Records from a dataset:
-*-

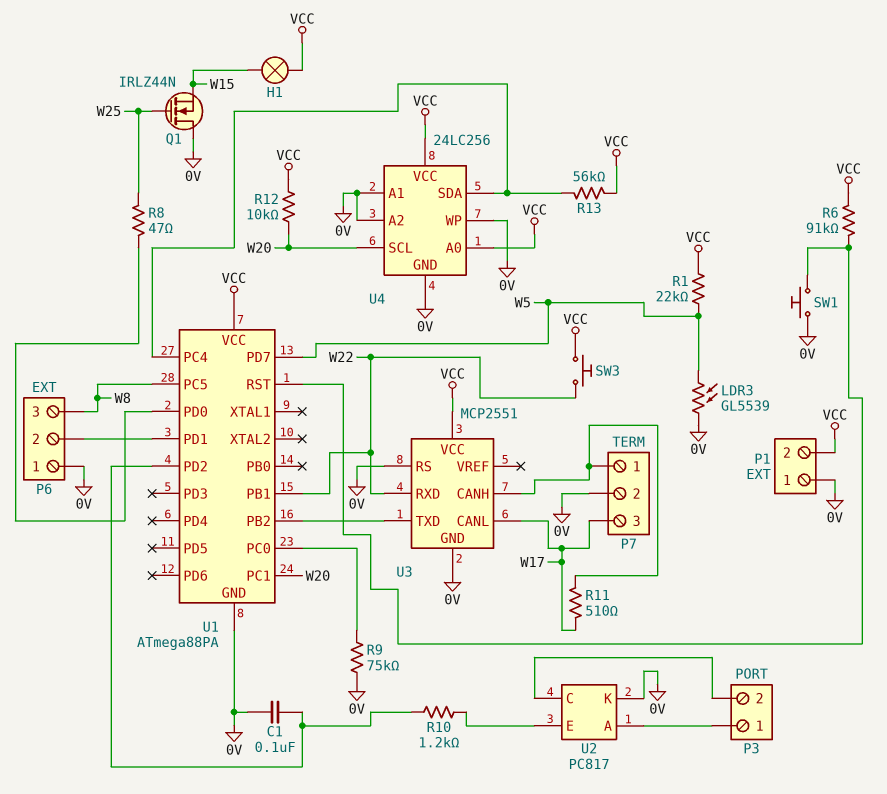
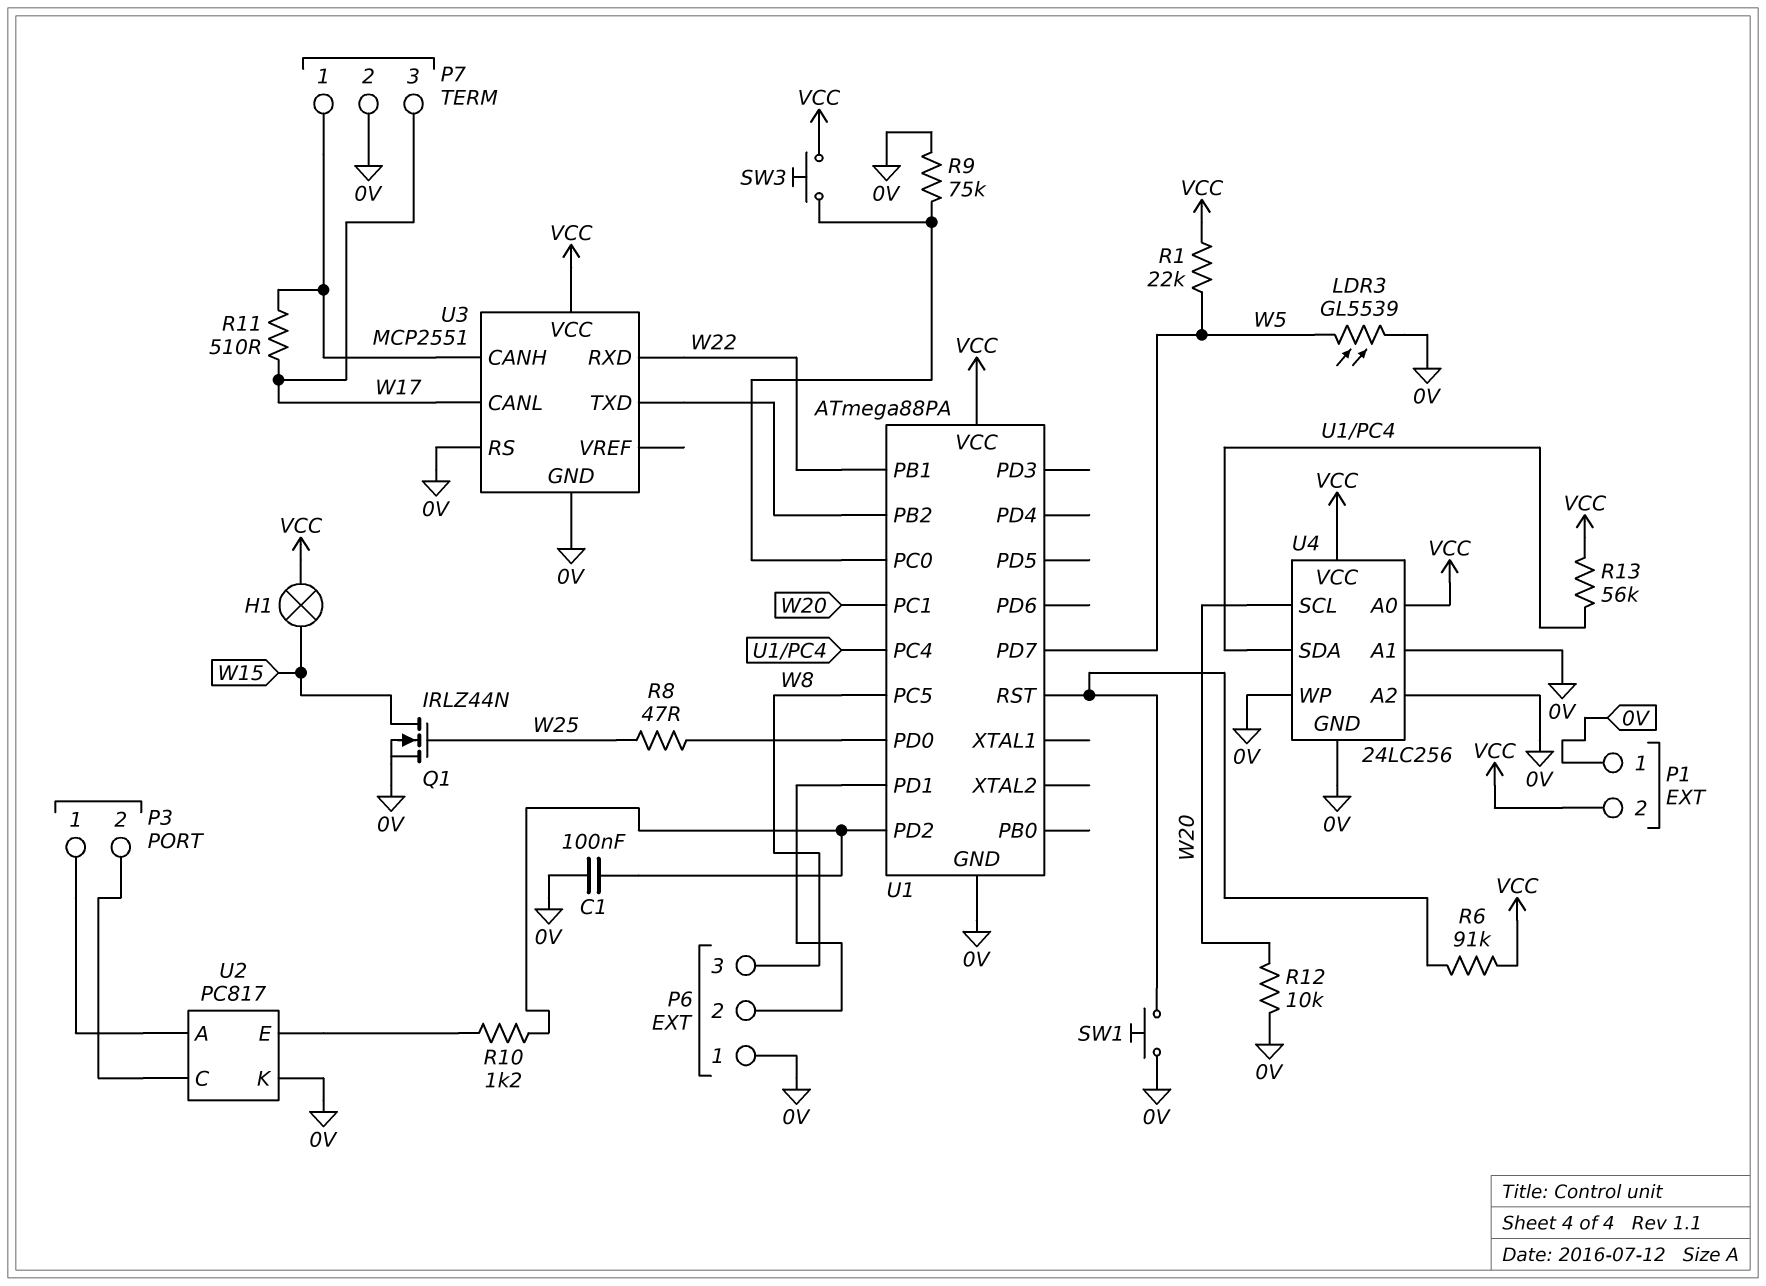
Q1: NMOS IRLZ44N (G W25, D 0V, S W15) -> NMOS IRLZ44N (G W25, D W15, S 0V)
R12: 10k (VCC, W20) -> 10k (0V, W20)
SW3: button (VCC, W22) -> button (U1/PC0, VCC)

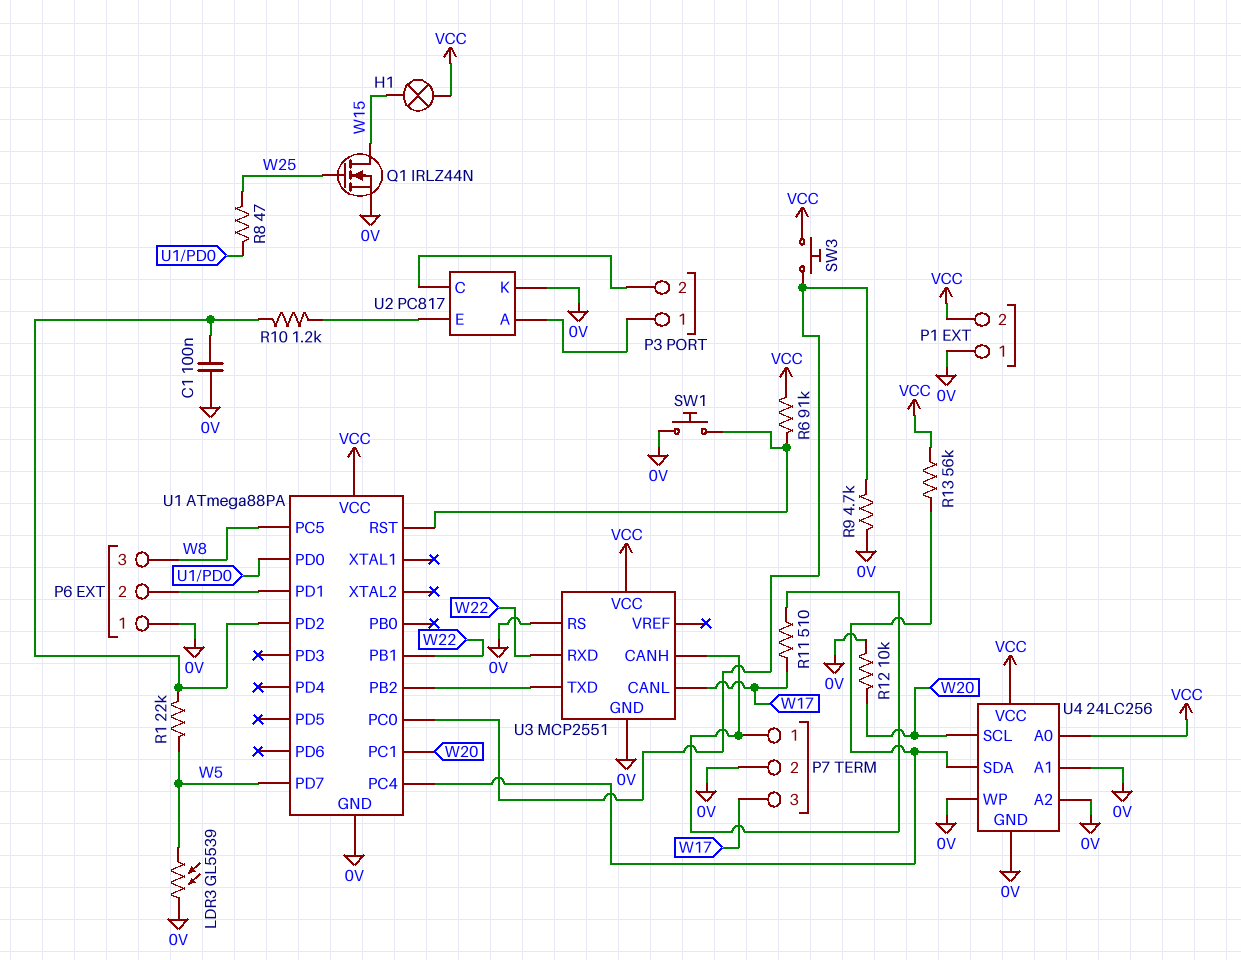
R1: 22k (VCC, W5) -> 22k (U1/PD2, W5)
R9: 75k (0V, U1/PC0) -> 4.7k (0V, U1/PC0)

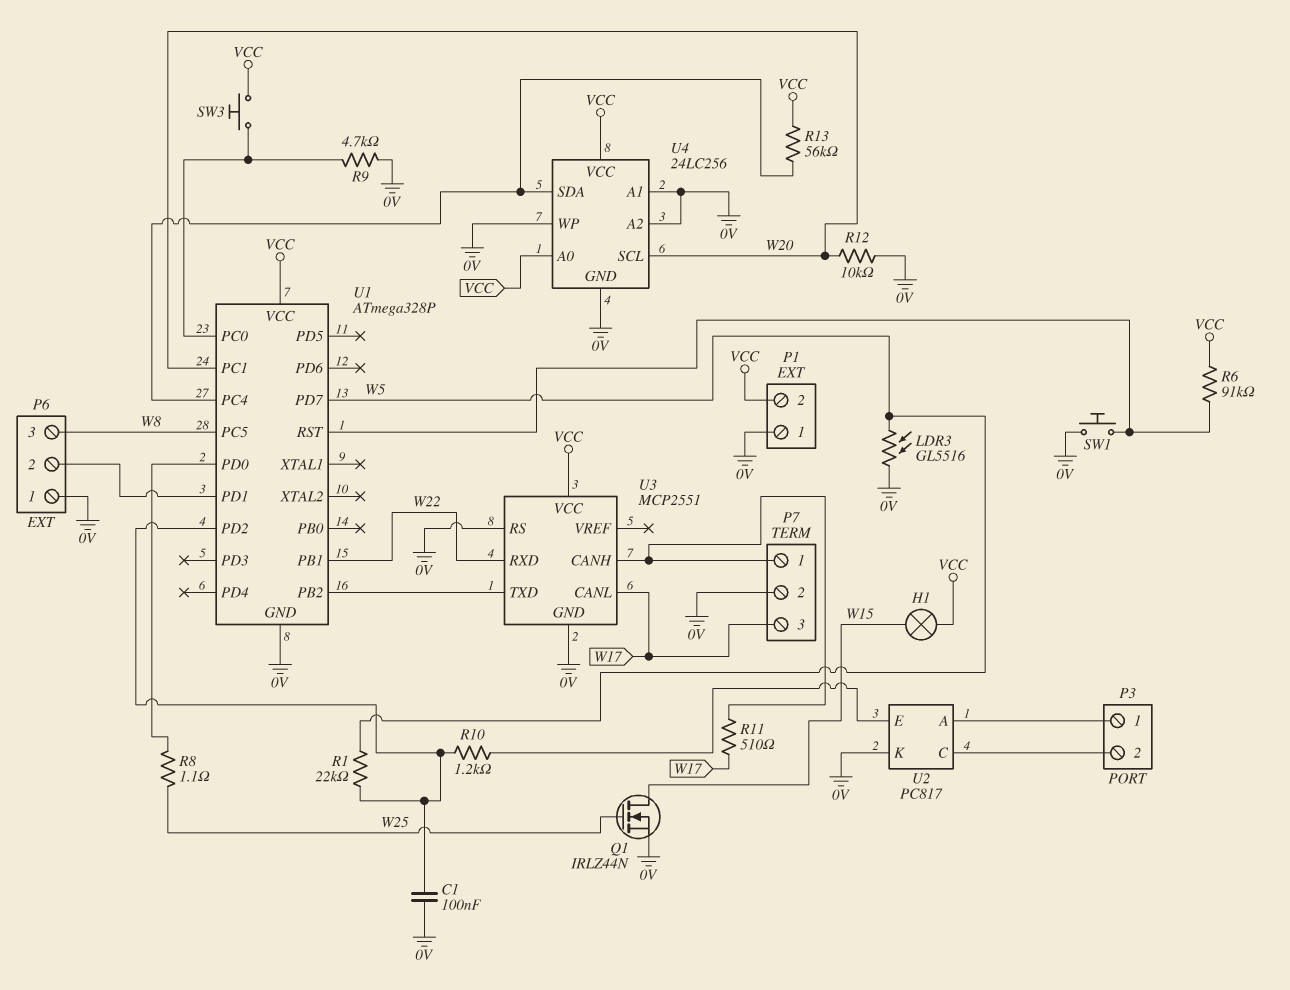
LDR3: GL5539 (0V, W5) -> GL5516 (0V, W5)
R8: 47 (U1/PD0, W25) -> 1.1 (U1/PD0, W25)
U1: ATmega88PA -> ATmega328P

-*-

TASK BRIEF:
Each record above goes into the copy word for word; the pictures do not.

SOLVED EXERCISE:
Q1: NMOS IRLZ44N (G W25, D 0V, S W15) -> NMOS IRLZ44N (G W25, D W15, S 0V)
R12: 10k (VCC, W20) -> 10k (0V, W20)
SW3: button (VCC, W22) -> button (U1/PC0, VCC)

R1: 22k (VCC, W5) -> 22k (U1/PD2, W5)
R9: 75k (0V, U1/PC0) -> 4.7k (0V, U1/PC0)

LDR3: GL5539 (0V, W5) -> GL5516 (0V, W5)
R8: 47 (U1/PD0, W25) -> 1.1 (U1/PD0, W25)
U1: ATmega88PA -> ATmega328P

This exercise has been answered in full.